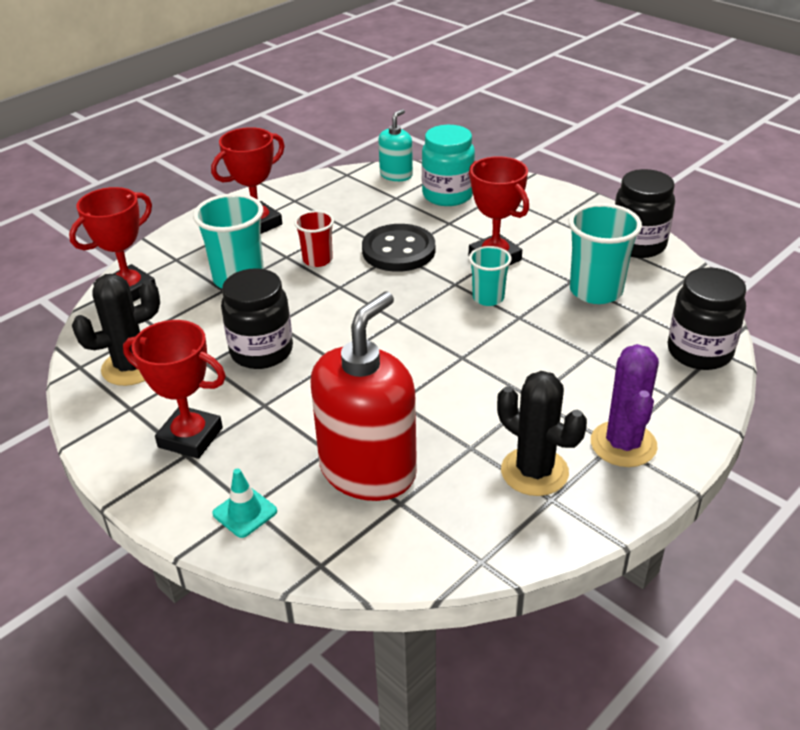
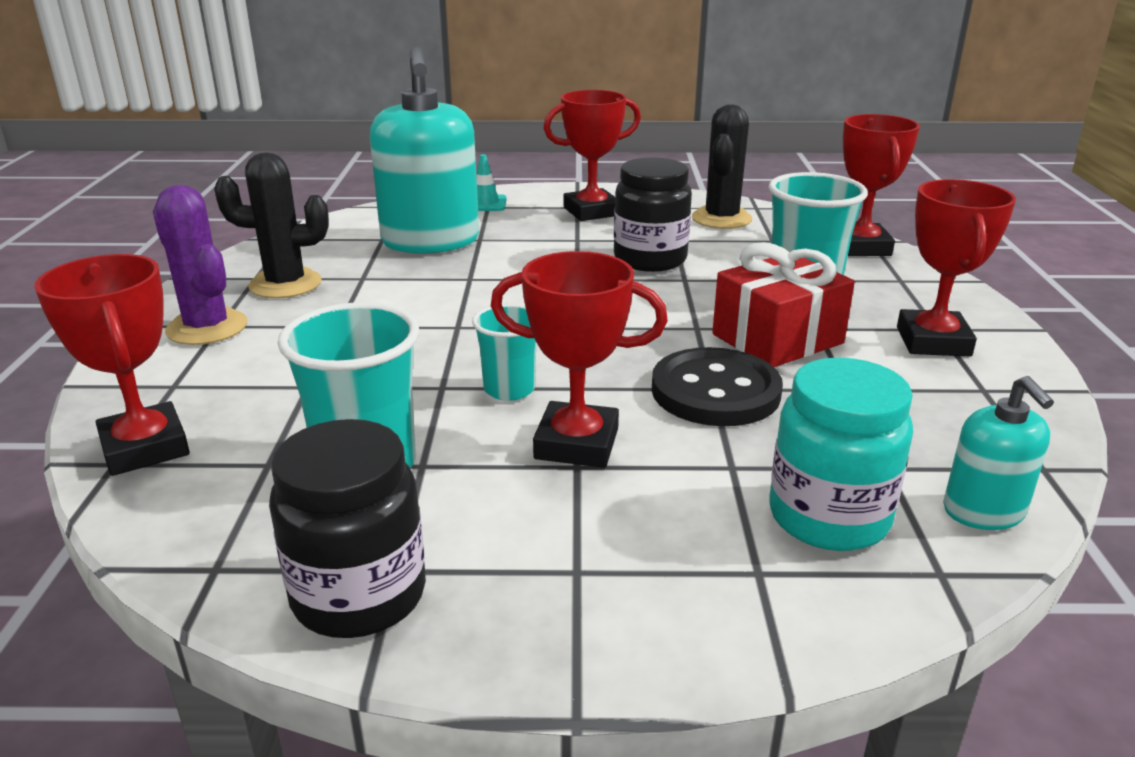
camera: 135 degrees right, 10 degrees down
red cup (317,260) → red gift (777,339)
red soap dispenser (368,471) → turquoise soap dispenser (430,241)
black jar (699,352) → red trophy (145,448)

» Exercise objective: Repeat every line above exactly, but omit all images.

» Response to the exercise:
camera: 135 degrees right, 10 degrees down
red cup (317,260) → red gift (777,339)
red soap dispenser (368,471) → turquoise soap dispenser (430,241)
black jar (699,352) → red trophy (145,448)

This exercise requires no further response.